__TASK__.
Among the records that follow, find each line holding the word "counterclockwise" and copy it.

Records from a dataset:
________________
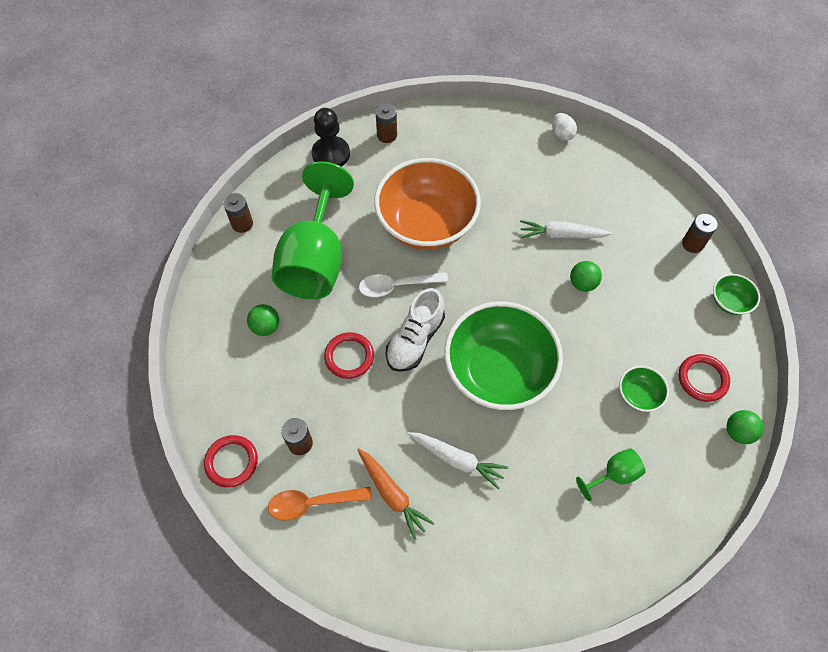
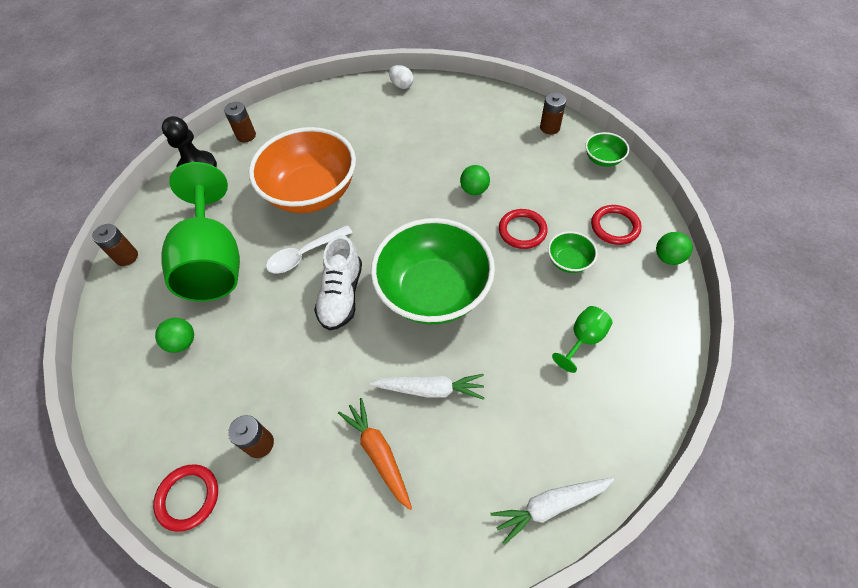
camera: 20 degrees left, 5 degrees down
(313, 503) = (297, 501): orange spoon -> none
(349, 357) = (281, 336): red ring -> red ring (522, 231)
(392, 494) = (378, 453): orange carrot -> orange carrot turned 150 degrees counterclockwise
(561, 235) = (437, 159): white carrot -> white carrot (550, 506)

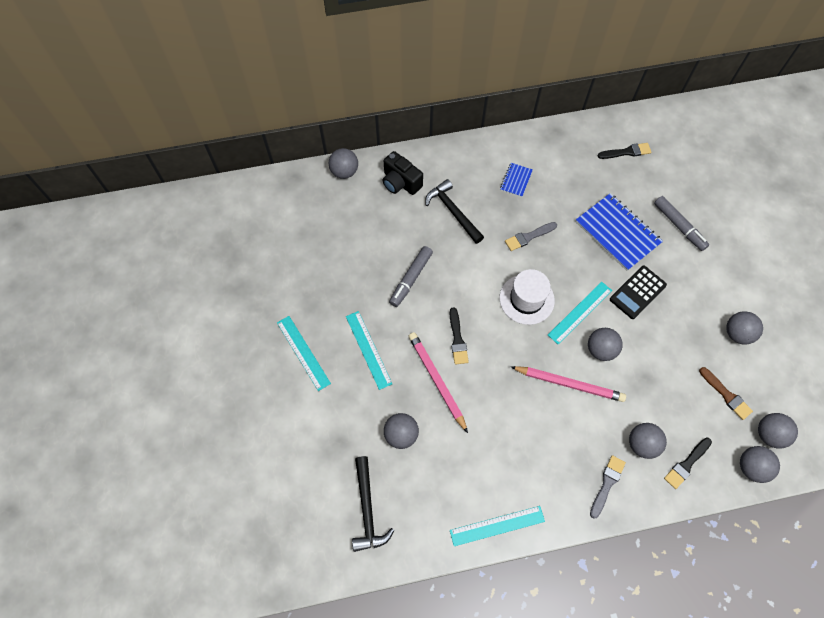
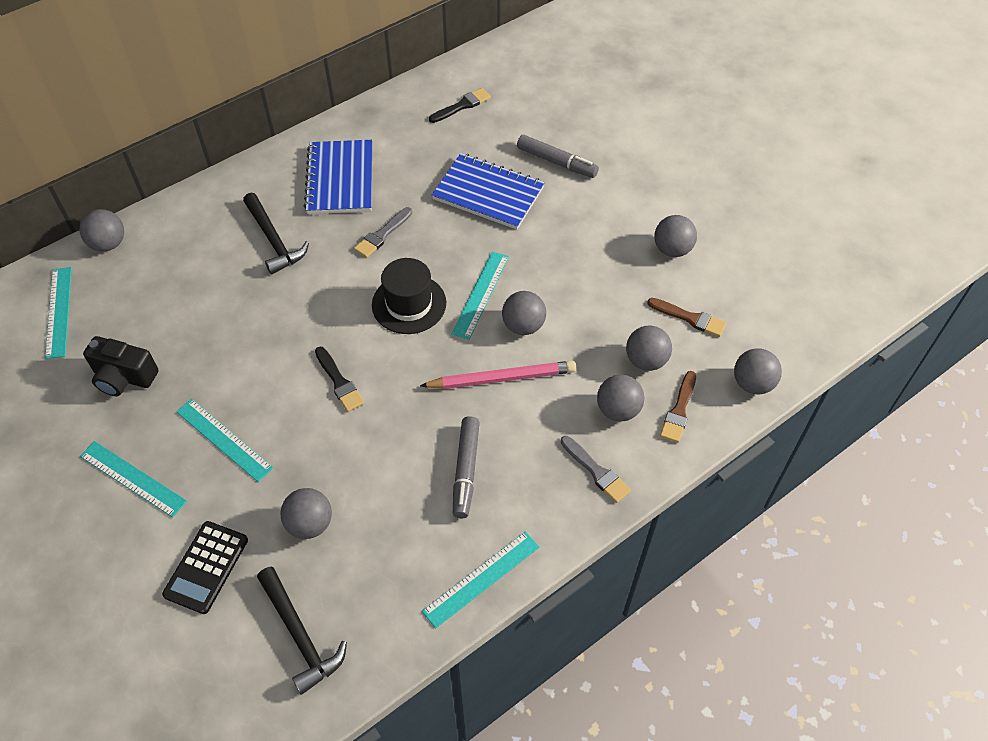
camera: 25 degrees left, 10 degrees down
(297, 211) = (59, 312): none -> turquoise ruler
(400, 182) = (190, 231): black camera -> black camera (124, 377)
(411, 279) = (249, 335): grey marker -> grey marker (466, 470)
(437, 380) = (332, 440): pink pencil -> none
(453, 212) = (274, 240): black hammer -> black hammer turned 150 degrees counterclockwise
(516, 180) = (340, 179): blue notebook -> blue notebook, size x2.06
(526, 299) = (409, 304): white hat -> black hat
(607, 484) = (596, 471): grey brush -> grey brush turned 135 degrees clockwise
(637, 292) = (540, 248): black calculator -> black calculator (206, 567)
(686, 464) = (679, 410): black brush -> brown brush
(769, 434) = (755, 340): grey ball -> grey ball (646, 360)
________________
__EXERCISE OUTPUT__.
(392, 494) = (378, 453): orange carrot -> orange carrot turned 150 degrees counterclockwise
(453, 212) = (274, 240): black hammer -> black hammer turned 150 degrees counterclockwise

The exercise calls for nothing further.